**Entries supplied**
__________
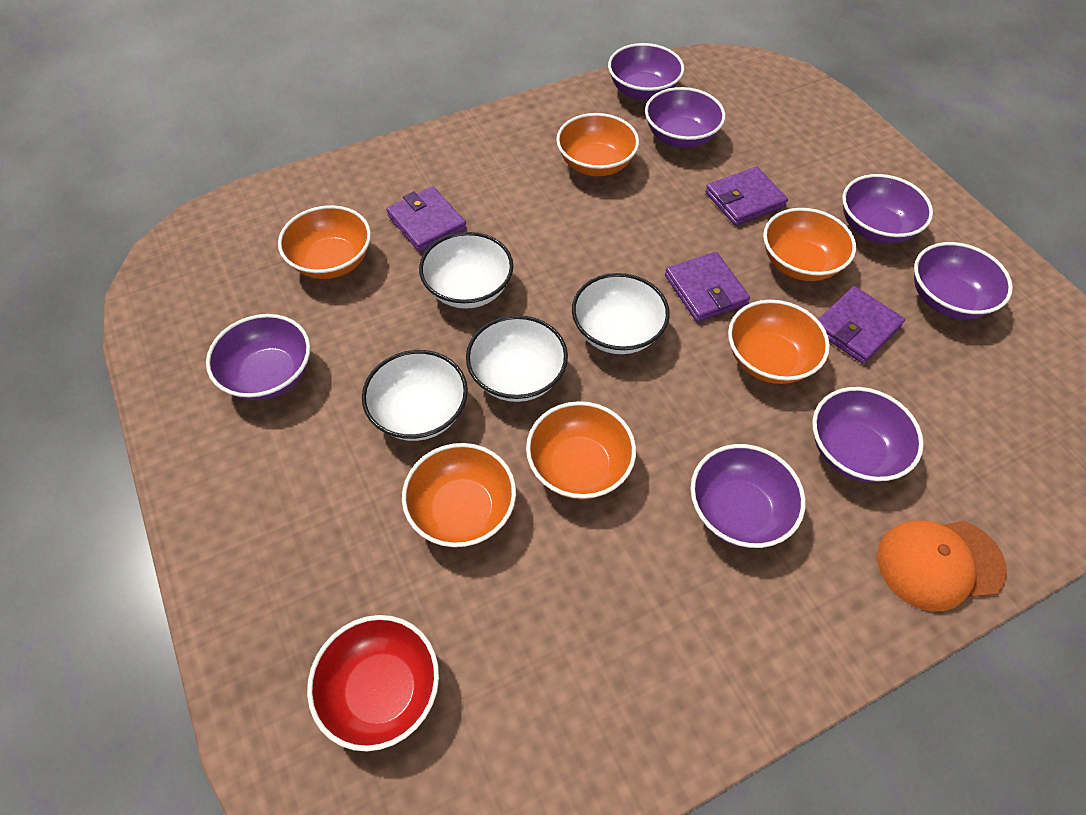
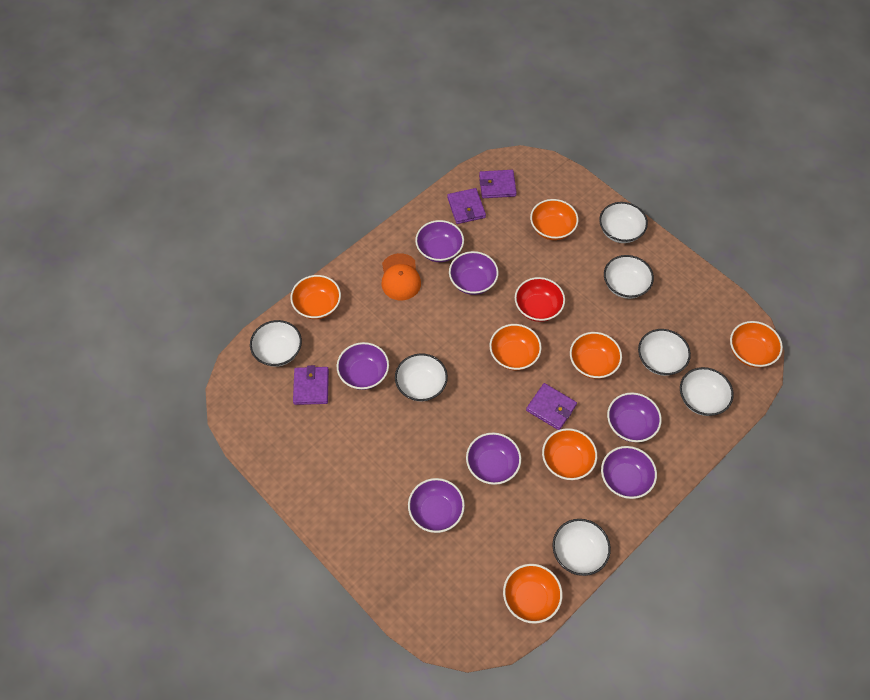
orange bowl: 6 -> 7
white bowl: 4 -> 7

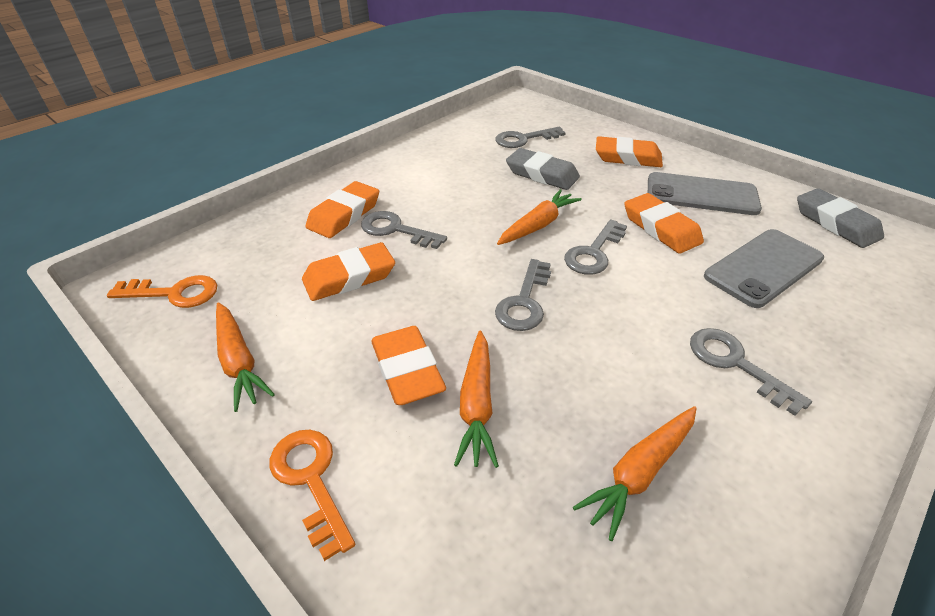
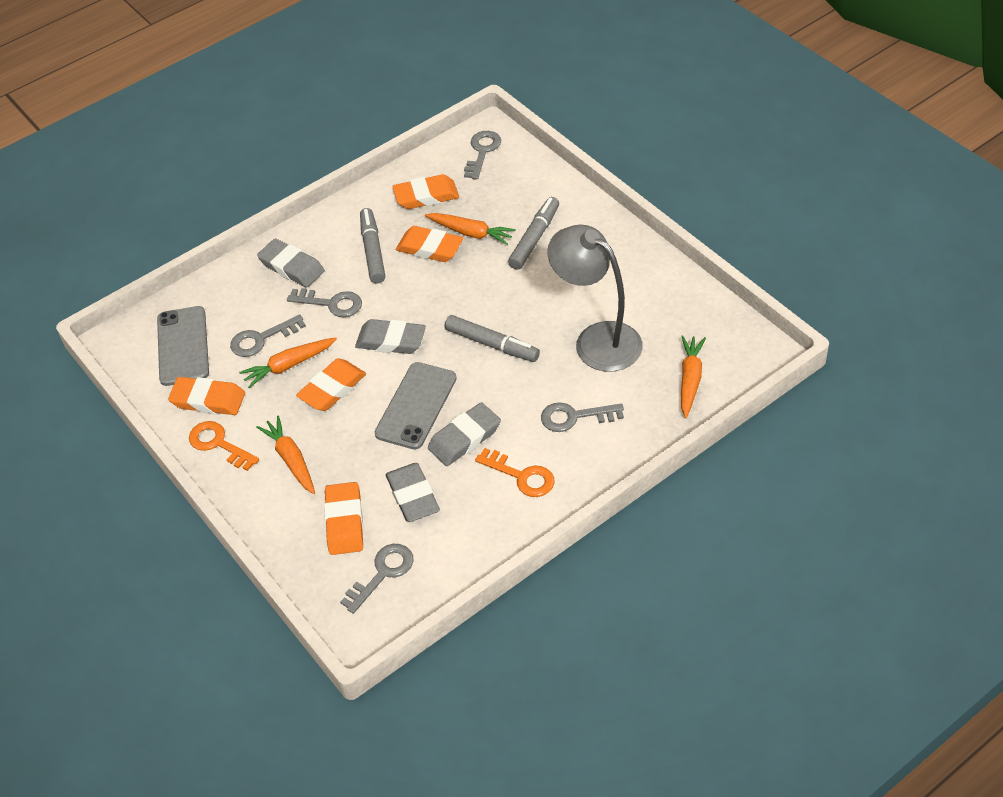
grey eraser: 2 -> 4
grey lamp: 0 -> 1
grey marker: 0 -> 3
__________
**Work task**
Write out each line above with the word "grey".

**Output of the exercise**
grey eraser: 2 -> 4
grey lamp: 0 -> 1
grey marker: 0 -> 3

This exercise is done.